Directions for this task:
Reproduce every line of the material below word for word, in the same order.

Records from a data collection
○ ○ ○
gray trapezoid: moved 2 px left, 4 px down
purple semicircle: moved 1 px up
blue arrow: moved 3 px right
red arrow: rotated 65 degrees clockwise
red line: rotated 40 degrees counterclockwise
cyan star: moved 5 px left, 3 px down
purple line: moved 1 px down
○ ○ ○
Answer to the exercise:
gray trapezoid: moved 2 px left, 4 px down
purple semicircle: moved 1 px up
blue arrow: moved 3 px right
red arrow: rotated 65 degrees clockwise
red line: rotated 40 degrees counterclockwise
cyan star: moved 5 px left, 3 px down
purple line: moved 1 px down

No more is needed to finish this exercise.